THE DATA =
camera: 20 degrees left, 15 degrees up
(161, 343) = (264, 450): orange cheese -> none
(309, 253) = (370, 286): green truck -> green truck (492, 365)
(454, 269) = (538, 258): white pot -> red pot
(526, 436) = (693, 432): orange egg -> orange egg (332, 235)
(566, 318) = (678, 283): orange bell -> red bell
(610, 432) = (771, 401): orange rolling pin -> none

PROBLEM DETAILS = Transcribe the entire listing without a single omission.

RESULT BELOW =
camera: 20 degrees left, 15 degrees up
(161, 343) = (264, 450): orange cheese -> none
(309, 253) = (370, 286): green truck -> green truck (492, 365)
(454, 269) = (538, 258): white pot -> red pot
(526, 436) = (693, 432): orange egg -> orange egg (332, 235)
(566, 318) = (678, 283): orange bell -> red bell
(610, 432) = (771, 401): orange rolling pin -> none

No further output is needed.